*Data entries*

◆ ◆ ◆

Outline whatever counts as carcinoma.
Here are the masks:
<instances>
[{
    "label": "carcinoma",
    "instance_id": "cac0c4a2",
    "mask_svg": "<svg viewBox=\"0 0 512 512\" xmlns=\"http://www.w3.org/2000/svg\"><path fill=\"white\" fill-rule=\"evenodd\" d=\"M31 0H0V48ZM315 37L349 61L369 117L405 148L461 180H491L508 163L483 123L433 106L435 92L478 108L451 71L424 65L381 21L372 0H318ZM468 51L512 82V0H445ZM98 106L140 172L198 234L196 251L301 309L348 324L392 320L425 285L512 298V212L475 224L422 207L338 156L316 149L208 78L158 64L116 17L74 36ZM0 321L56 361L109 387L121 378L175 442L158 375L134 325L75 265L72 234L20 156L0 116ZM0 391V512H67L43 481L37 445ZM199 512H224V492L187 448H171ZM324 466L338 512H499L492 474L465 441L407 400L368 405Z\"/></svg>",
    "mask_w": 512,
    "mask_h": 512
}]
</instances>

◆ ◆ ◆

*Work to be completed*
Look through the entries above; copy each line where the string "carcinoma" appears.

*Response to this task*
Outline whatever counts as carcinoma.
    "label": "carcinoma",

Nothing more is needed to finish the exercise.